[Listed records]
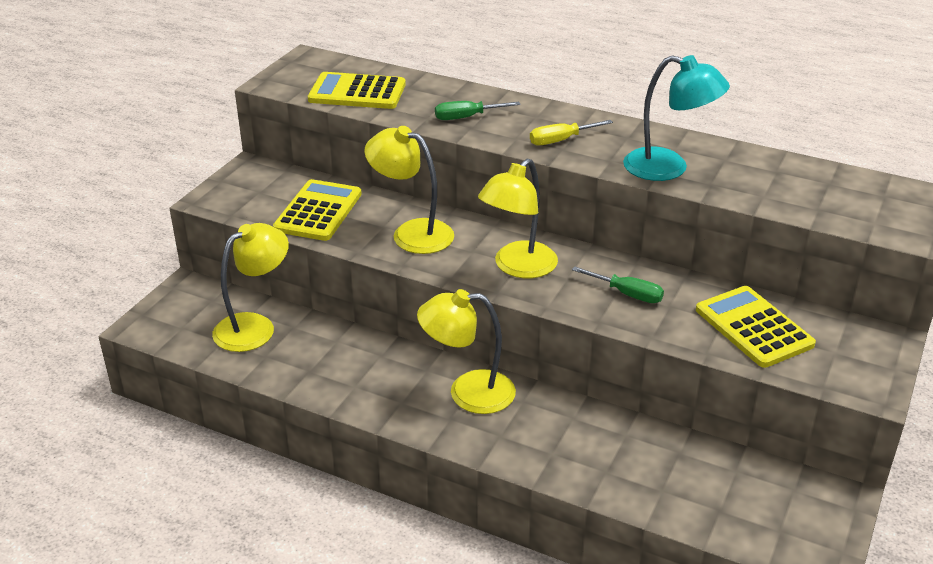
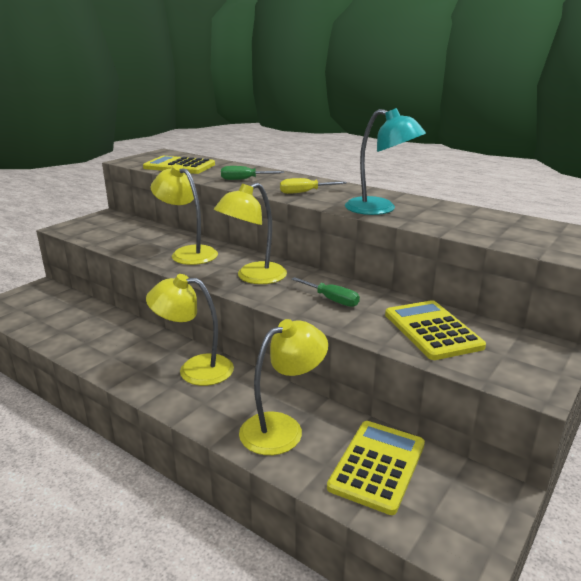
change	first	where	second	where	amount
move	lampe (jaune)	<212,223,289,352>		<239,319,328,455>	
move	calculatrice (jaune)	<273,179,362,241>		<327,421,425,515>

* * *

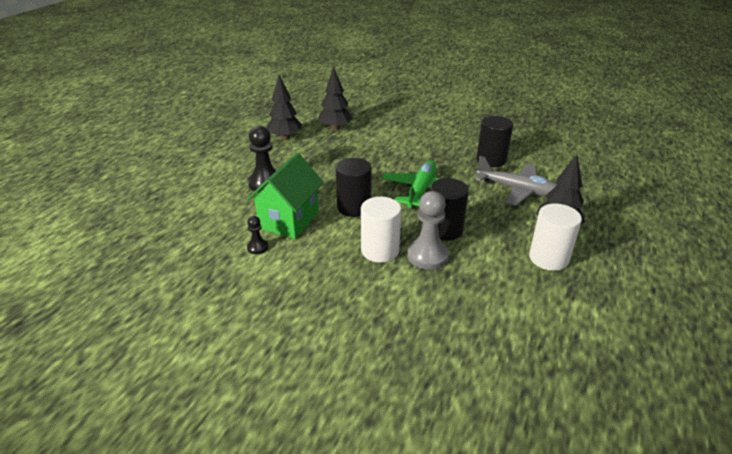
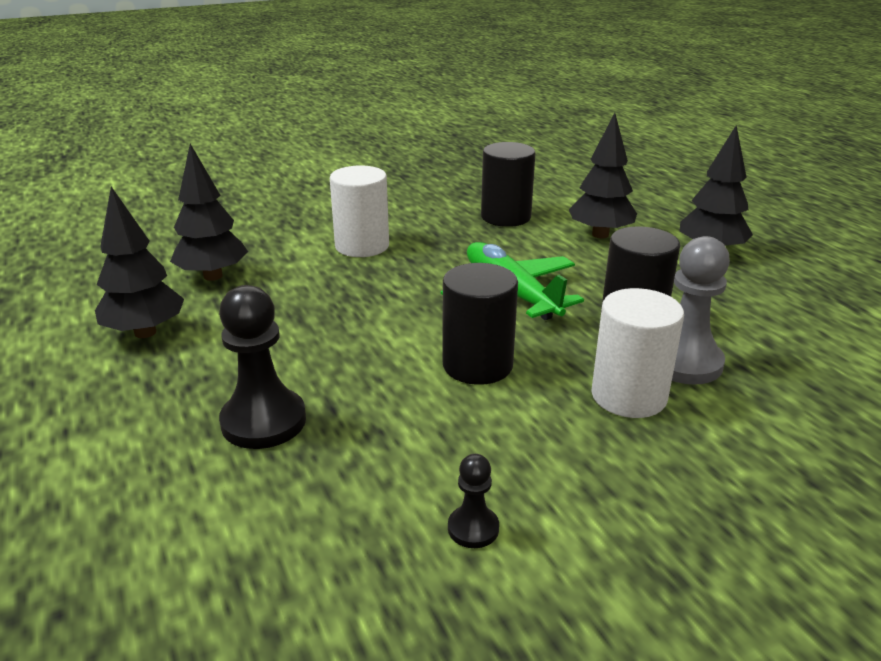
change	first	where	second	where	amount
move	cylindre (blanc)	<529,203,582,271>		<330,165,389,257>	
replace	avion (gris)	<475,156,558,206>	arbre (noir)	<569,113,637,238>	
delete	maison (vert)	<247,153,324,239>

[Exercise brief] Present each line from the listing that holds the string "jaune".

[The completed task]
move	lampe (jaune)	<212,223,289,352>		<239,319,328,455>	
move	calculatrice (jaune)	<273,179,362,241>		<327,421,425,515>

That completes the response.